(Change detection data)

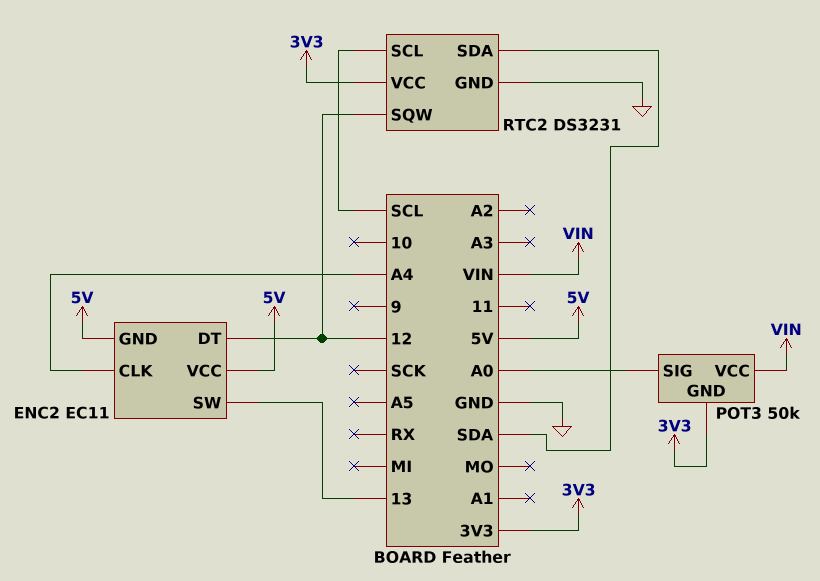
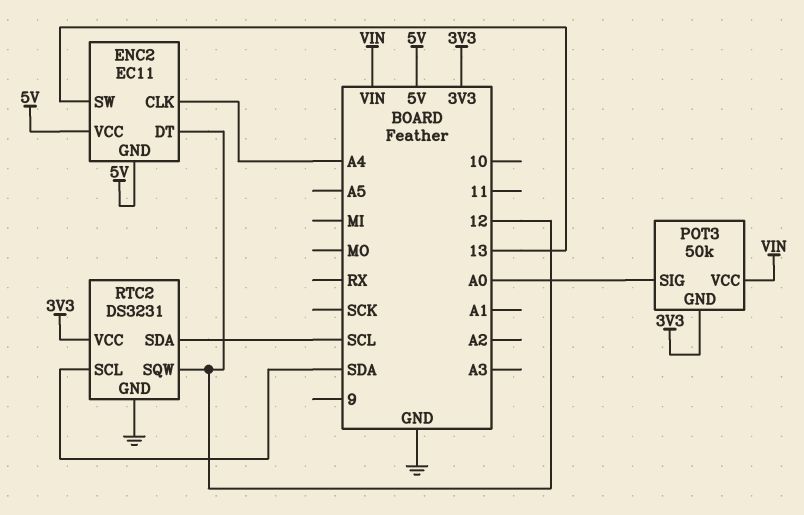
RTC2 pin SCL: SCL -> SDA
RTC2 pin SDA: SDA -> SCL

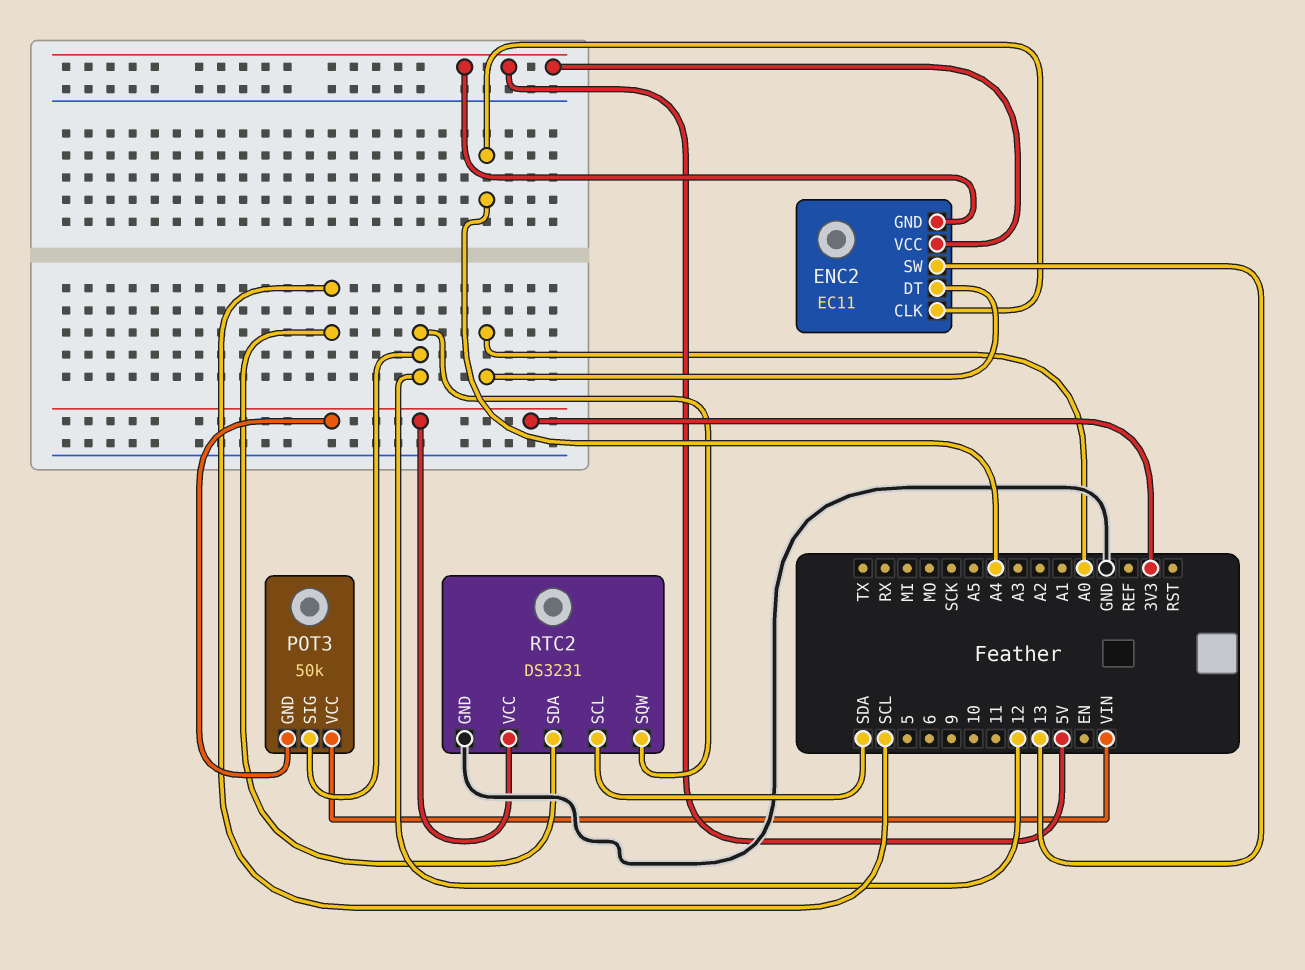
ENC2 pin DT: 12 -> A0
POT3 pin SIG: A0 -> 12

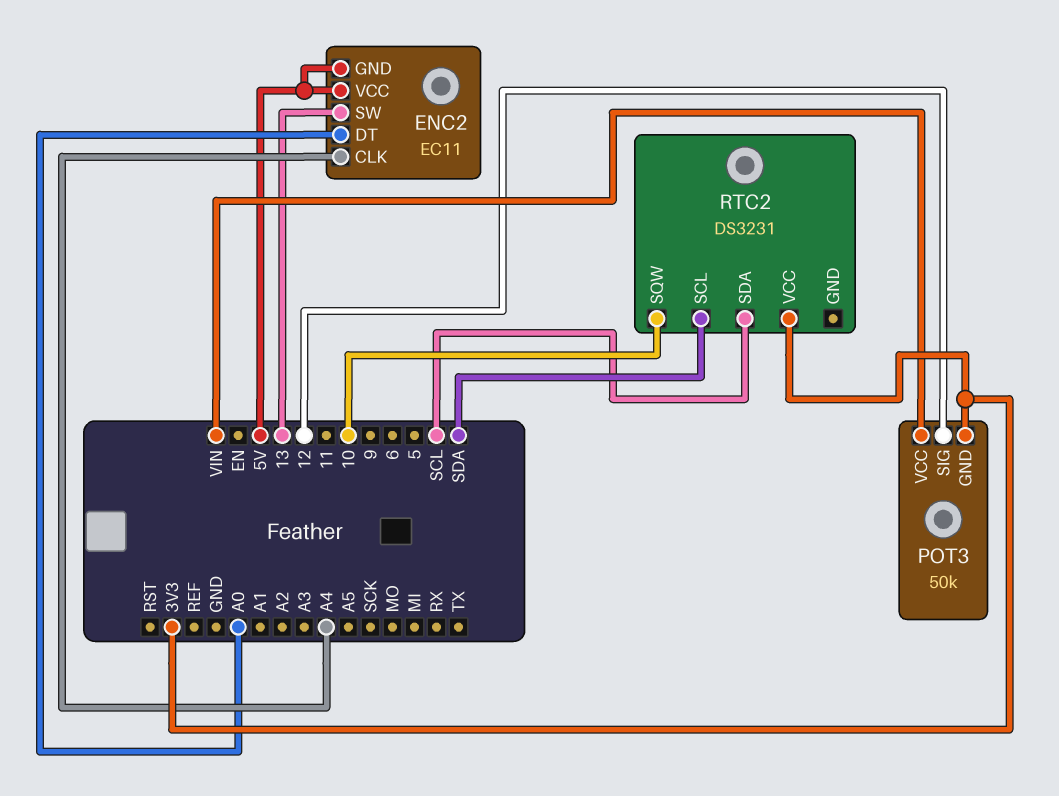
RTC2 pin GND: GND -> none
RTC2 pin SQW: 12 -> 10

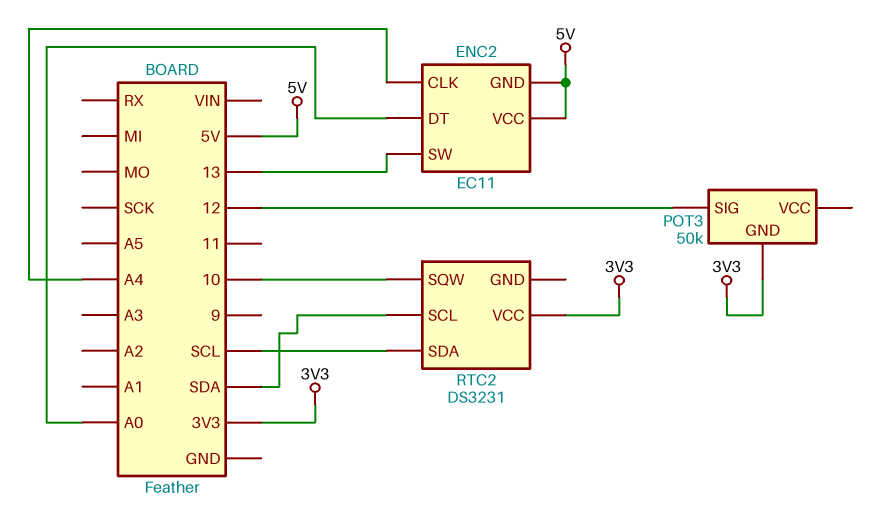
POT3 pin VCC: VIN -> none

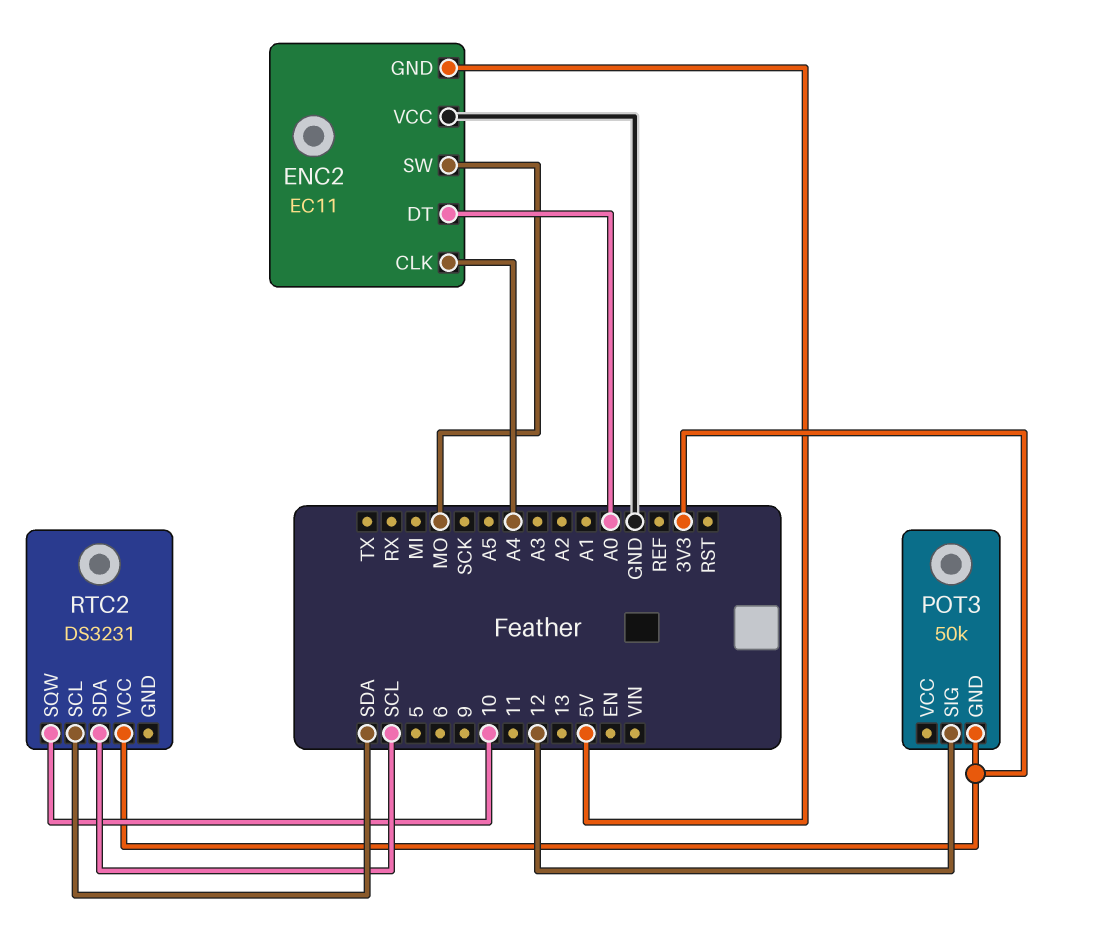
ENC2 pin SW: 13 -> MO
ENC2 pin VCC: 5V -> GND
...
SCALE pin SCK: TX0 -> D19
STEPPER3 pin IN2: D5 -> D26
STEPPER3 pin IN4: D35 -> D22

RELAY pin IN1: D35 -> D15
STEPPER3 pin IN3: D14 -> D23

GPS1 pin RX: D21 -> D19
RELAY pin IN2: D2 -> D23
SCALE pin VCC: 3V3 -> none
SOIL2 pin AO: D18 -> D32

What this task involves ▸ In the entries above, find the line with "RTC2 pin SCL: SCL -> SDA" and the line with "ENC2 pin VCC: 5V -> GND". Write out exactly those two lines and every line between them, pictures excluded.

Result for this exercise ▸
RTC2 pin SCL: SCL -> SDA
RTC2 pin SDA: SDA -> SCL

ENC2 pin DT: 12 -> A0
POT3 pin SIG: A0 -> 12

RTC2 pin GND: GND -> none
RTC2 pin SQW: 12 -> 10

POT3 pin VCC: VIN -> none

ENC2 pin SW: 13 -> MO
ENC2 pin VCC: 5V -> GND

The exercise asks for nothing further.